_GIVEN ENTRIES_:
..........
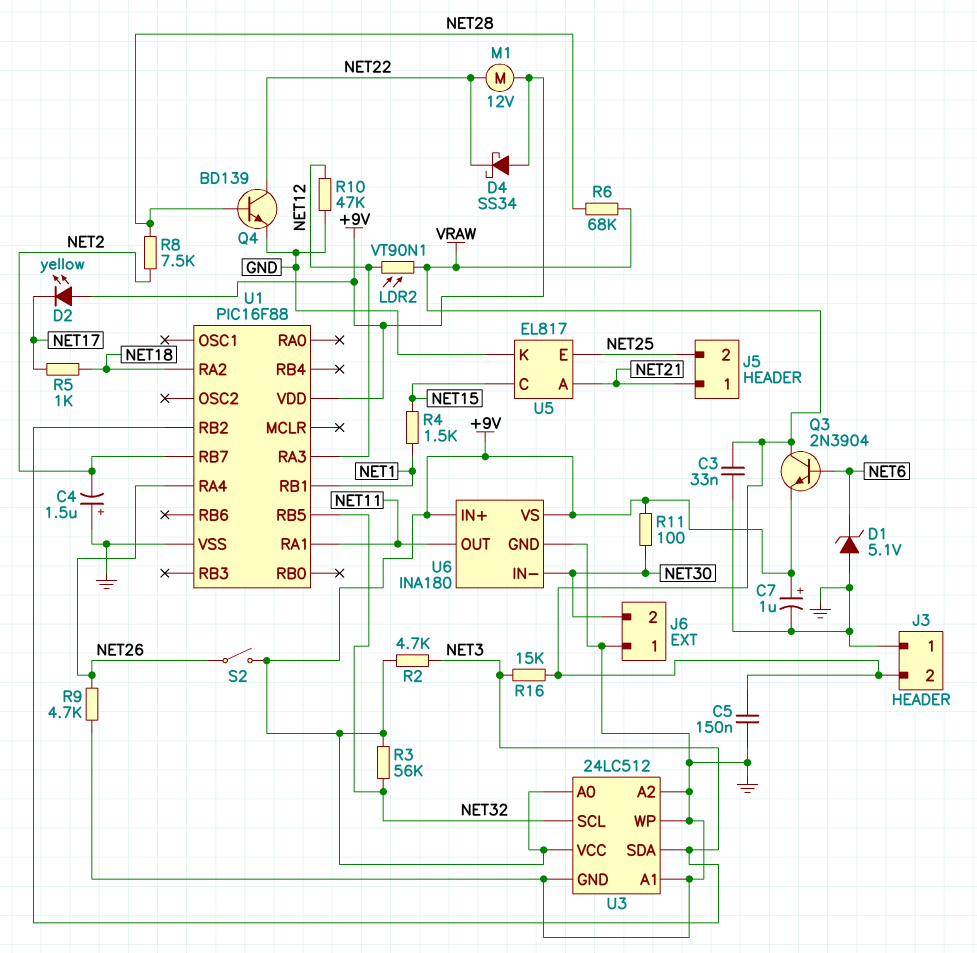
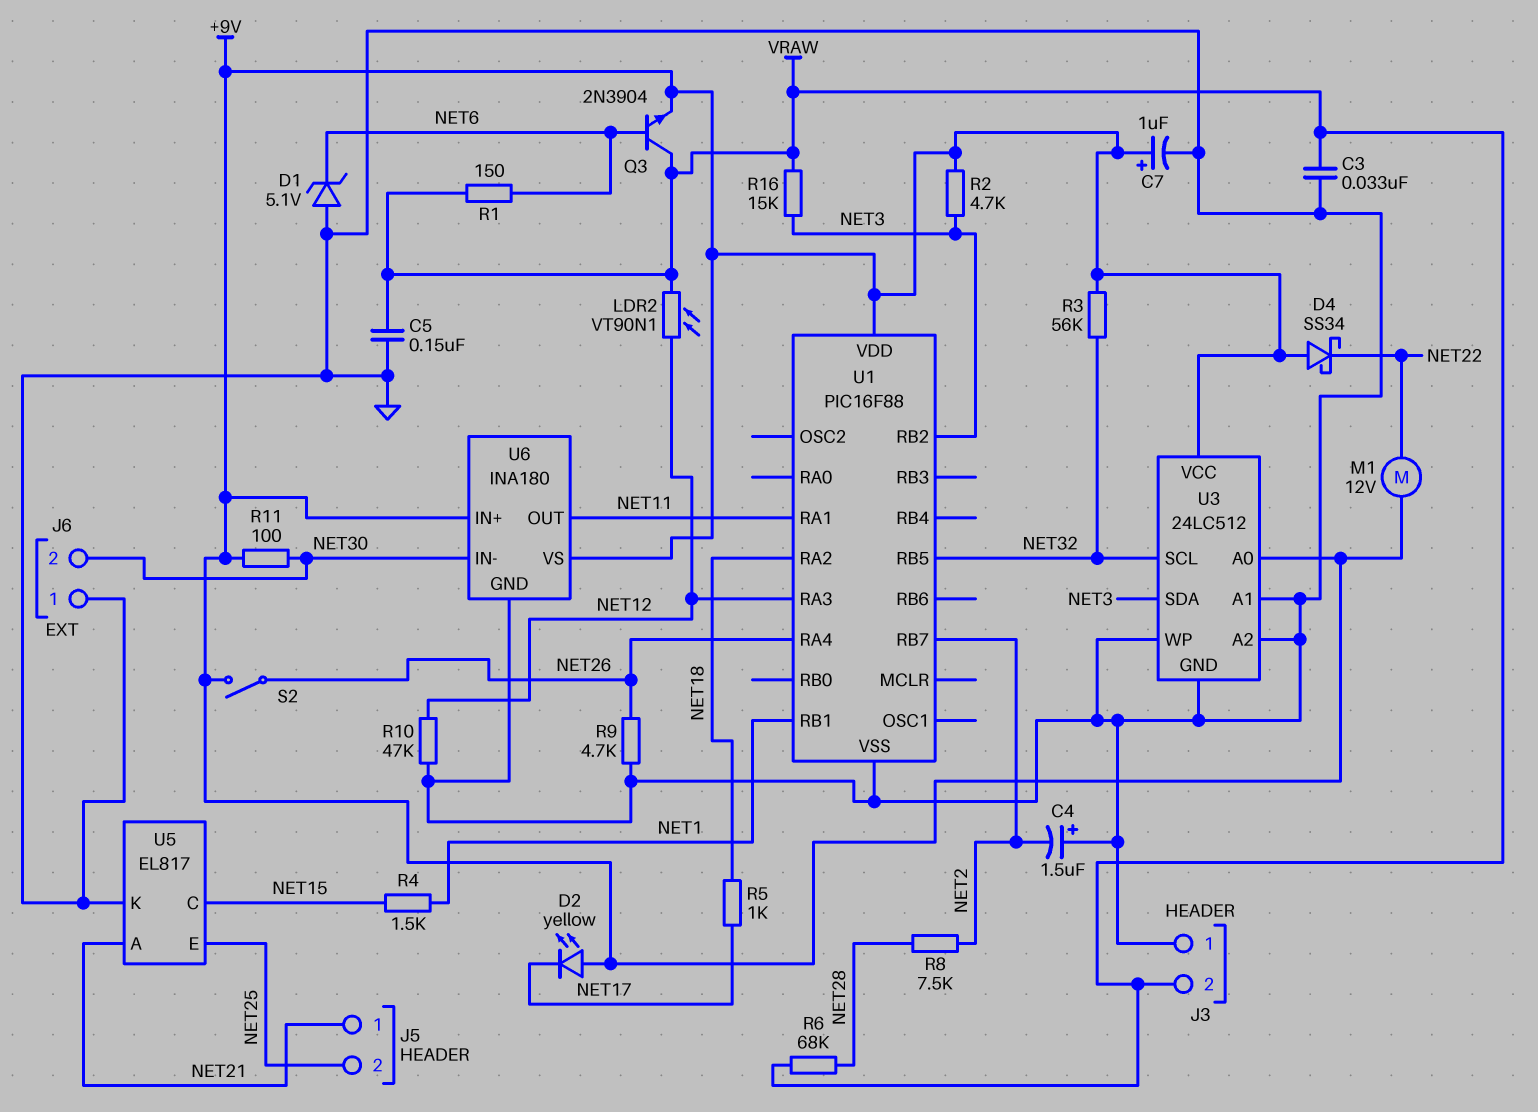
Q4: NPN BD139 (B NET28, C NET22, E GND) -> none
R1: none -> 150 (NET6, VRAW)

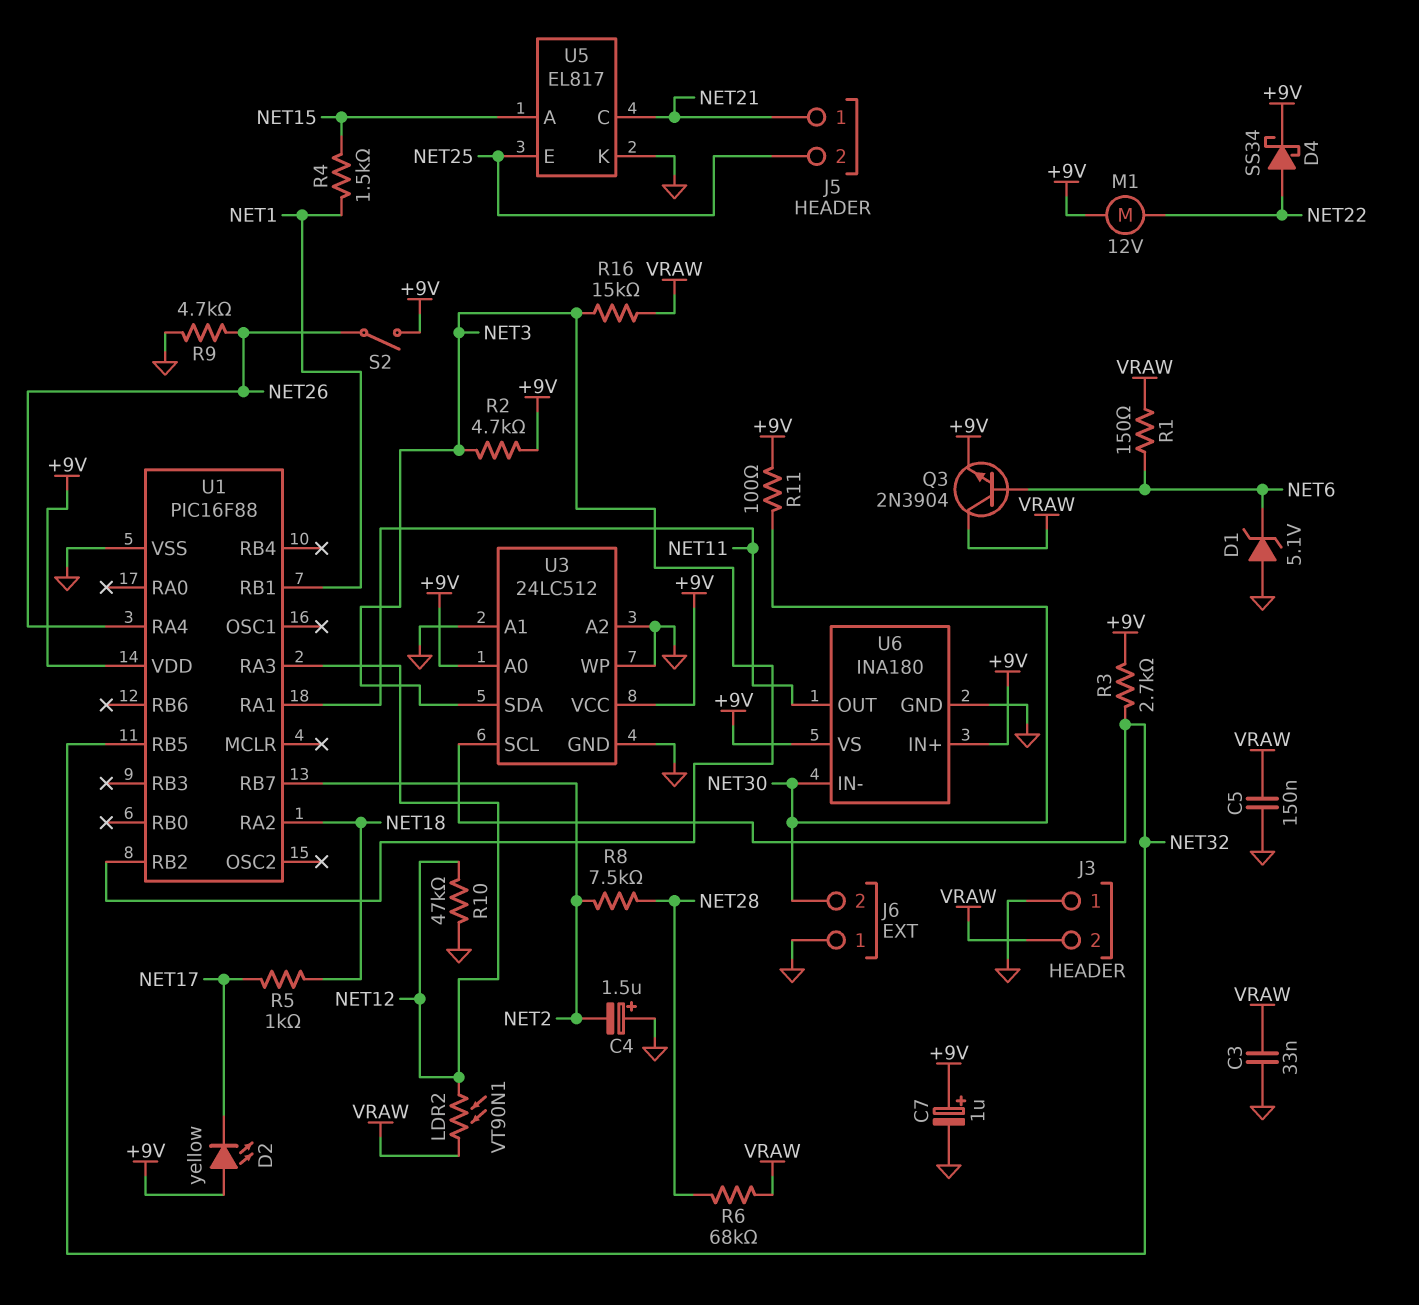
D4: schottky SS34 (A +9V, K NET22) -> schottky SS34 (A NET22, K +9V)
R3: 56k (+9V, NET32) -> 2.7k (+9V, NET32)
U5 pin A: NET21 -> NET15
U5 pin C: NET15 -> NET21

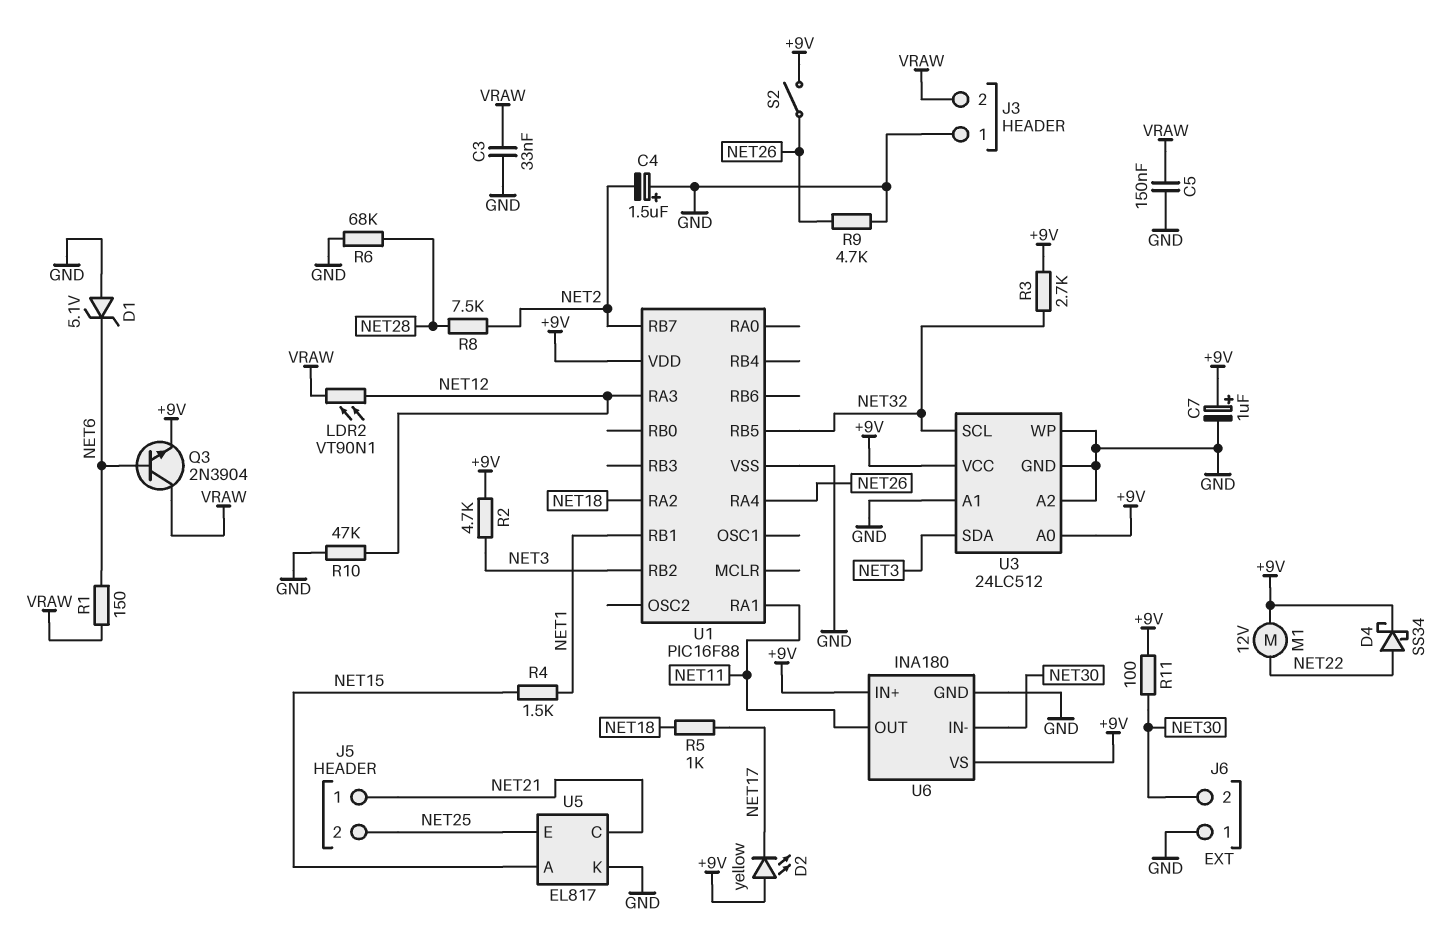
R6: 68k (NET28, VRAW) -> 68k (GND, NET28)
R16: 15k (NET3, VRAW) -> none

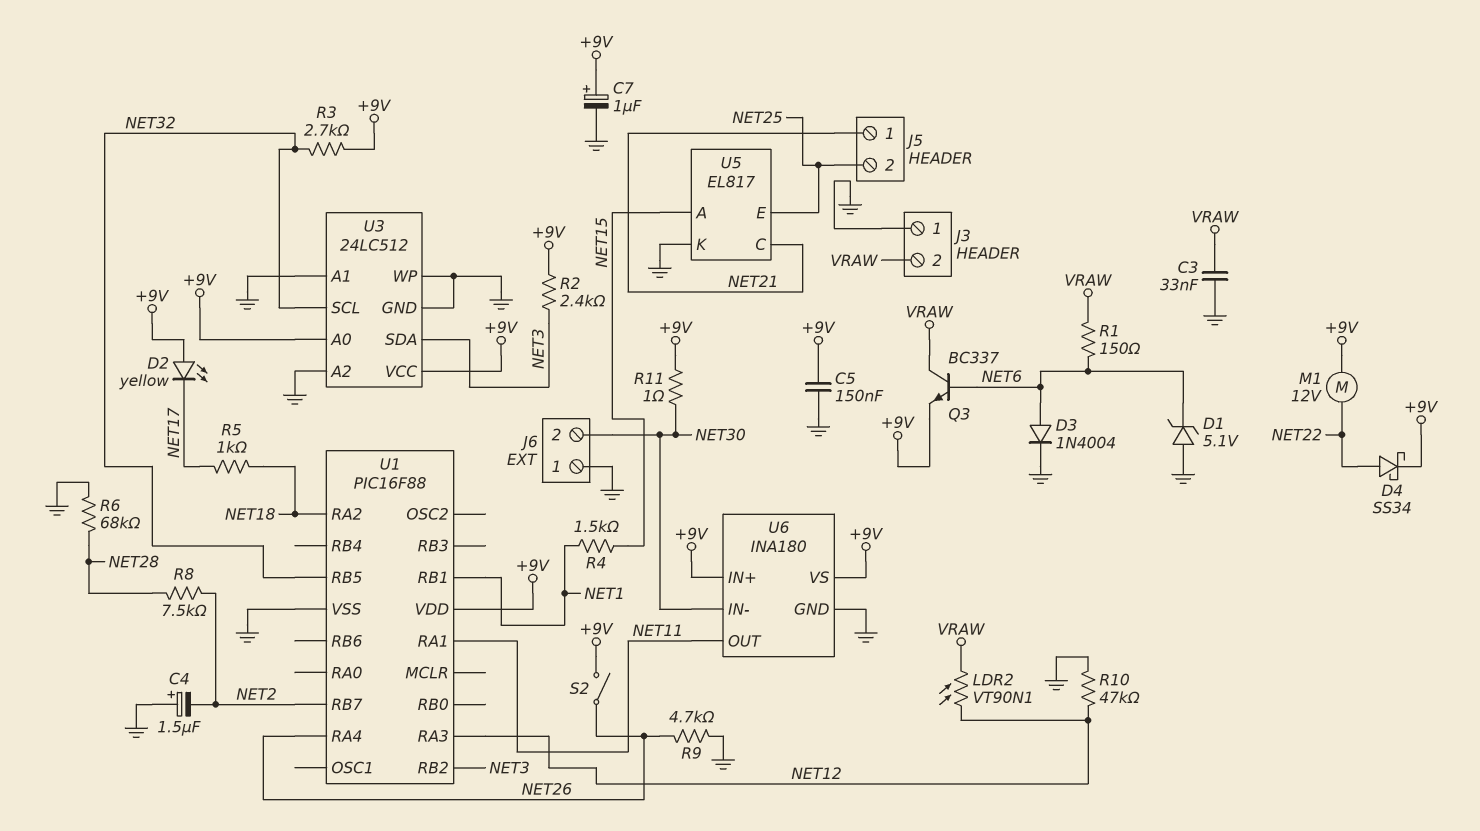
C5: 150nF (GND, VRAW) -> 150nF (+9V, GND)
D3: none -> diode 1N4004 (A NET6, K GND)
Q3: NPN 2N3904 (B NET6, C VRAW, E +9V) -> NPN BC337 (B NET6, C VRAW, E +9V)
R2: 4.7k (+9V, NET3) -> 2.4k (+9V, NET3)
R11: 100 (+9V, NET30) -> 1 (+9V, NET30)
..........
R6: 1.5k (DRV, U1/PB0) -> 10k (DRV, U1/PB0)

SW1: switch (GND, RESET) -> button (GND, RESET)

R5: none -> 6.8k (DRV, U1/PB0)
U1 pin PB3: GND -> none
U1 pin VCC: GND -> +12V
..........
_WHAT THIS TASK INVOLVES_:
Select and copy every line from the records that includes the word "VRAW".

_EXPECTED ANSWER_:
R1: none -> 150 (NET6, VRAW)
R6: 68k (NET28, VRAW) -> 68k (GND, NET28)
R16: 15k (NET3, VRAW) -> none
C5: 150nF (GND, VRAW) -> 150nF (+9V, GND)
Q3: NPN 2N3904 (B NET6, C VRAW, E +9V) -> NPN BC337 (B NET6, C VRAW, E +9V)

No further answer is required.